__EXERCISE DATA__:
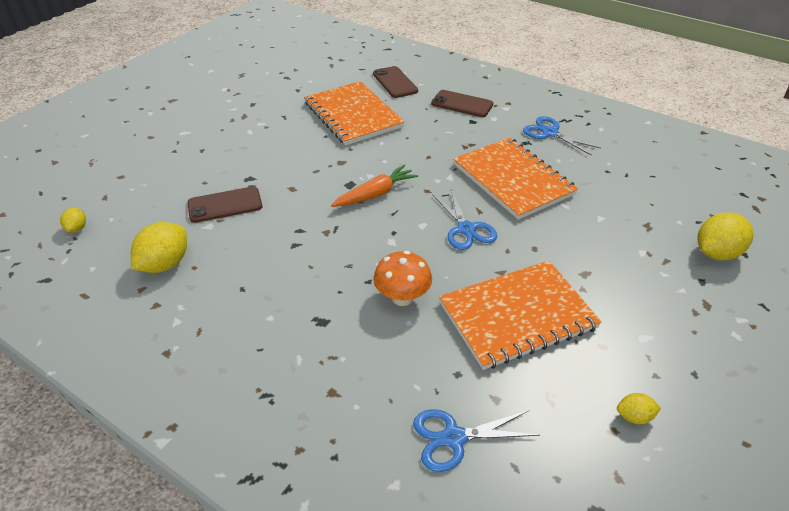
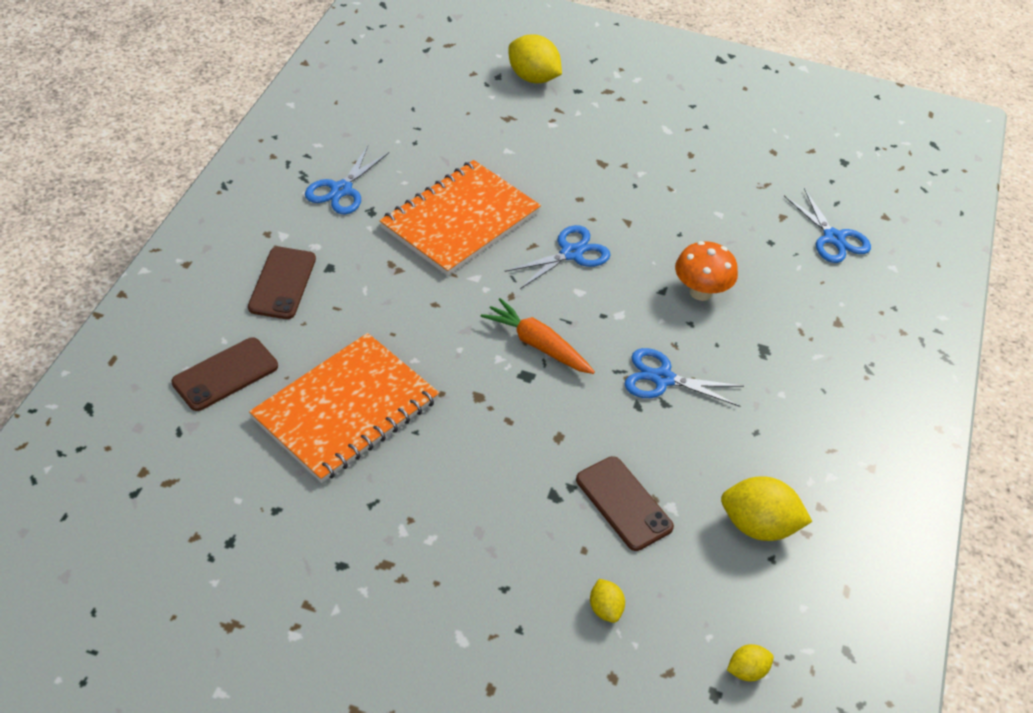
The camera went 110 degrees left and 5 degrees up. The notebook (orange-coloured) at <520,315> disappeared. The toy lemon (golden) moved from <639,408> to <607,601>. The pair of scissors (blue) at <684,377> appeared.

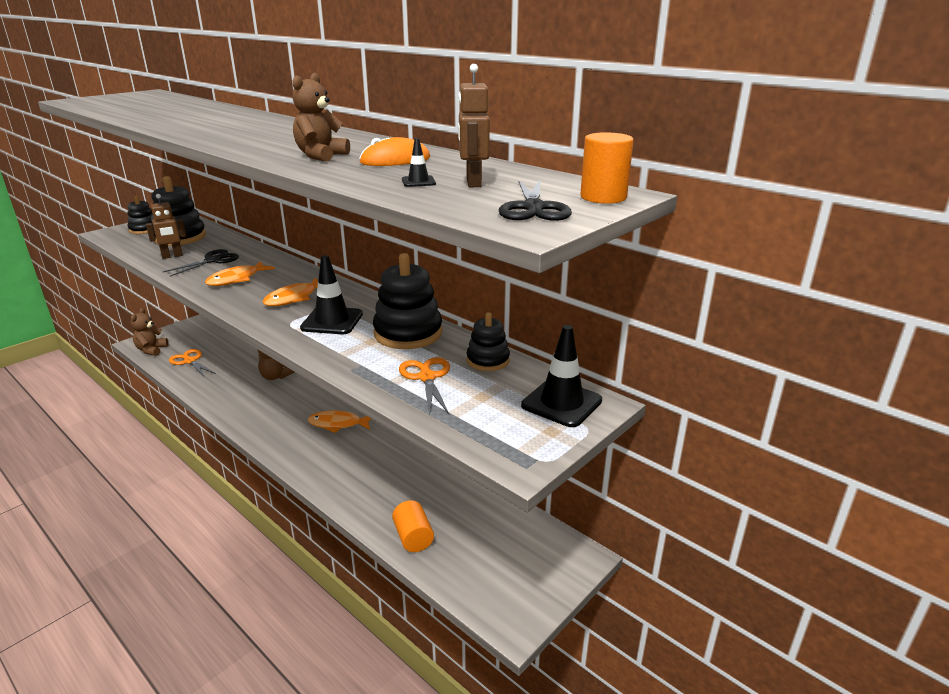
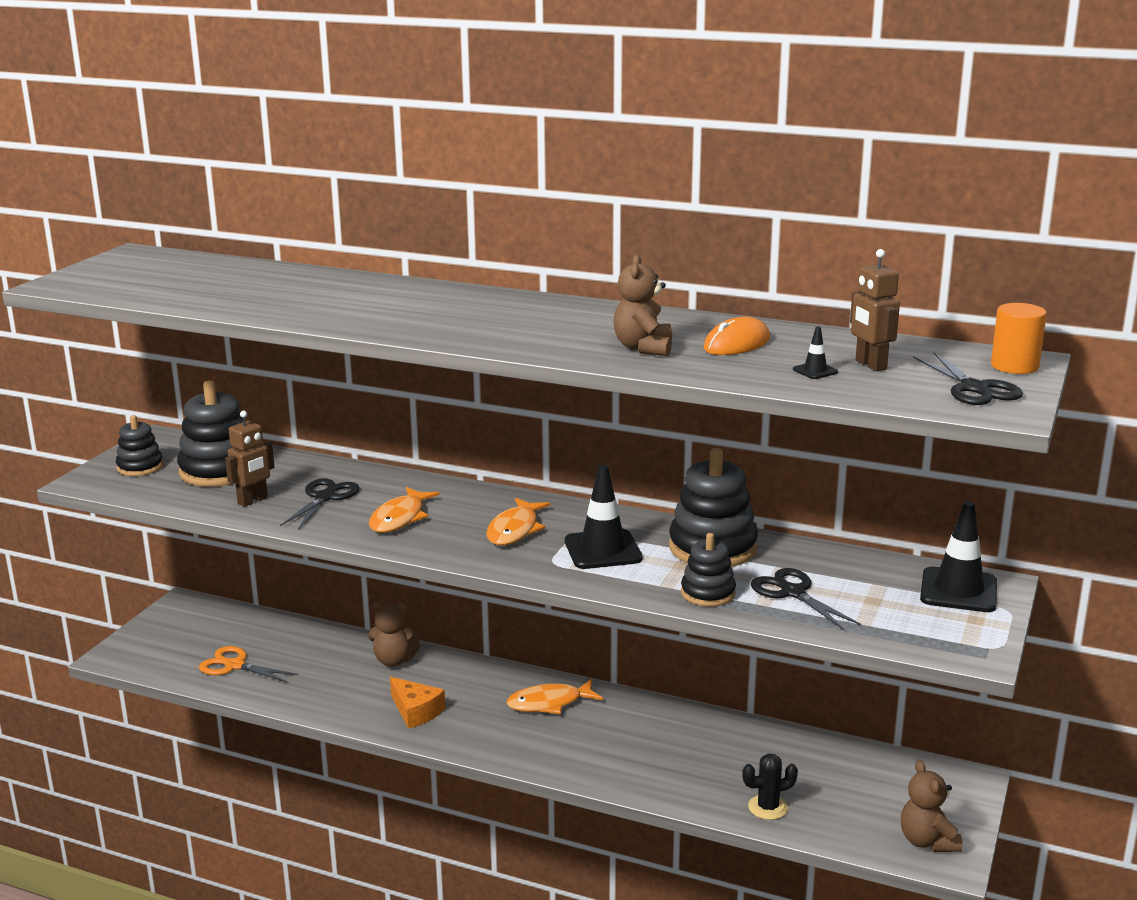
The camera went 20 degrees left and 5 degrees down. The stuffed bear (dark brown) moved from <149,332> to <932,806>. The cylinder shape (orange-coloured) at <413,526> was replaced by the cactus (ebony) at <770,787>. The pair of scissors (orange-coloured) at <424,386> became the pair of scissors (ebony) at <806,599>. The ring stacker (ebony) moved from <488,341> to <708,570>. The cheese wedge (orange-coloured) at <417,703> appeared.

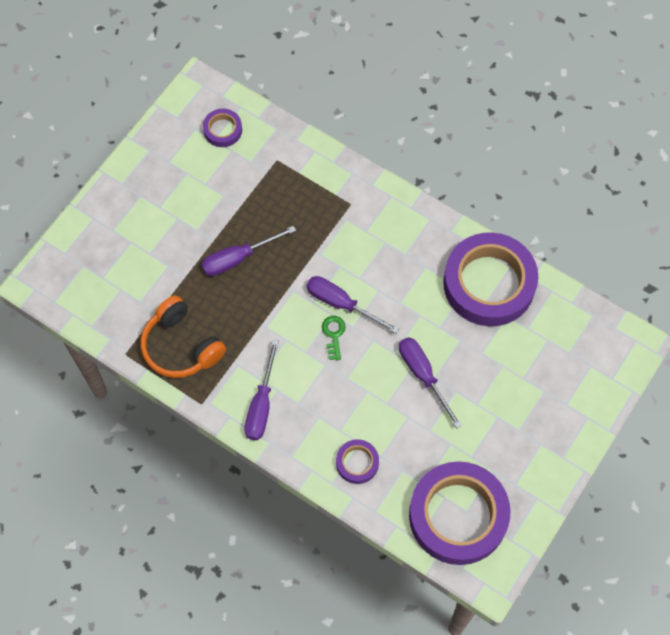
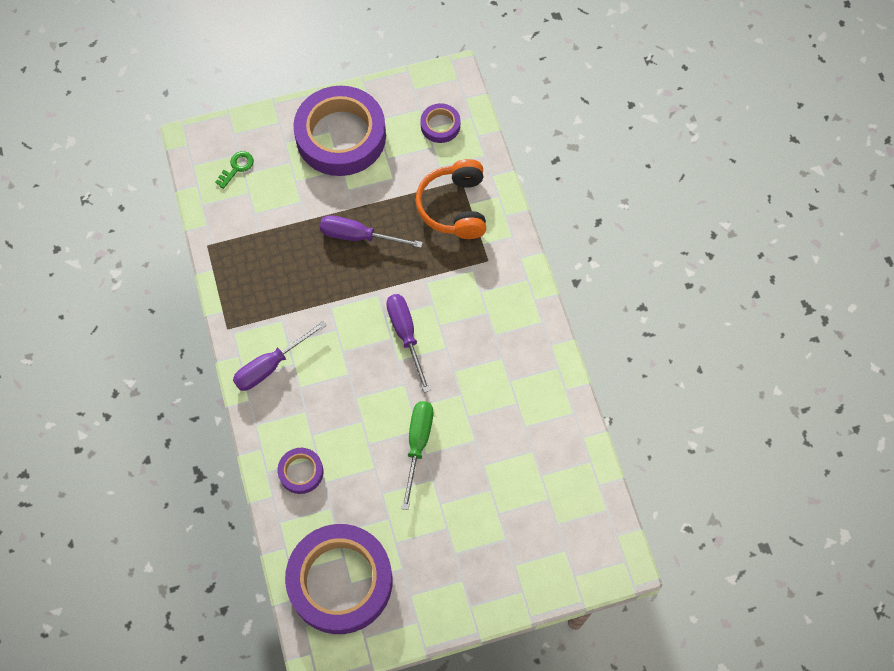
The camera went 40 degrees right and 0 degrees up. The over-ear headphones (orange-coloured) moved from <183,336> to <451,199>. The door key (green) moved from <334,338> to <234,170>. The screwdriver (purple) at <430,382> became the screwdriver (green) at <417,455>. The tape (purple) moved from <490,279> to <339,131>.

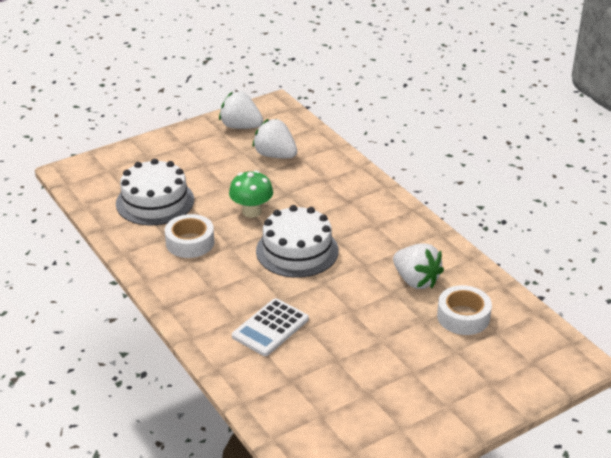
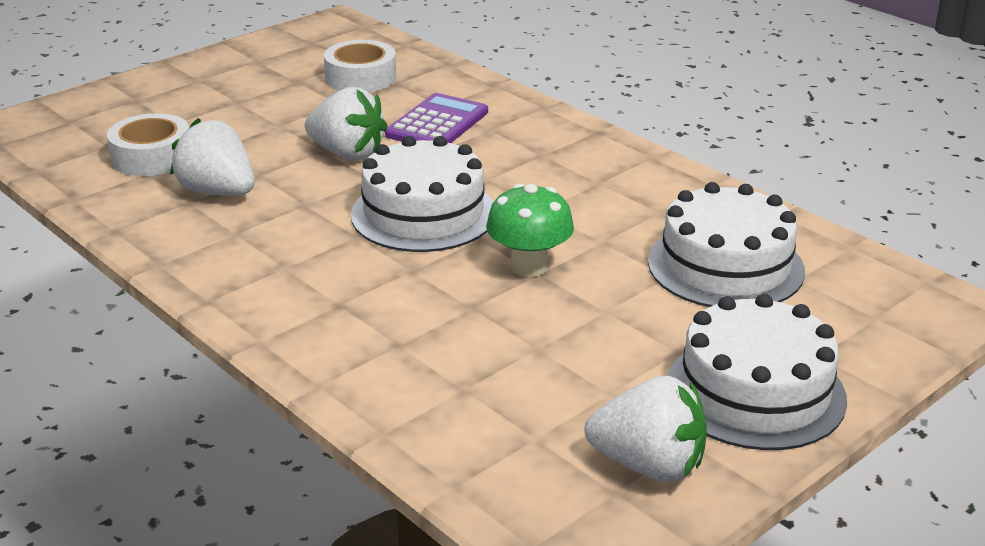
The camera went 170 degrees right and 5 degrees down. The tape (white) moved from <189,236> to <360,66>. The calculator (white) at <270,327> became the calculator (purple) at <436,118>. The berry (white) moved from <274,138> to <346,123>. The cake (white) at <757,372> appeared.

__WHAT YOU SHOULD DO__:
Retype each line of the listing above word for word. Exclude the pictures.

__OUTPUT FOR THIS EXERCISE__:
The camera went 110 degrees left and 5 degrees up. The notebook (orange-coloured) at <520,315> disappeared. The toy lemon (golden) moved from <639,408> to <607,601>. The pair of scissors (blue) at <684,377> appeared.

The camera went 20 degrees left and 5 degrees down. The stuffed bear (dark brown) moved from <149,332> to <932,806>. The cylinder shape (orange-coloured) at <413,526> was replaced by the cactus (ebony) at <770,787>. The pair of scissors (orange-coloured) at <424,386> became the pair of scissors (ebony) at <806,599>. The ring stacker (ebony) moved from <488,341> to <708,570>. The cheese wedge (orange-coloured) at <417,703> appeared.

The camera went 40 degrees right and 0 degrees up. The over-ear headphones (orange-coloured) moved from <183,336> to <451,199>. The door key (green) moved from <334,338> to <234,170>. The screwdriver (purple) at <430,382> became the screwdriver (green) at <417,455>. The tape (purple) moved from <490,279> to <339,131>.

The camera went 170 degrees right and 5 degrees down. The tape (white) moved from <189,236> to <360,66>. The calculator (white) at <270,327> became the calculator (purple) at <436,118>. The berry (white) moved from <274,138> to <346,123>. The cake (white) at <757,372> appeared.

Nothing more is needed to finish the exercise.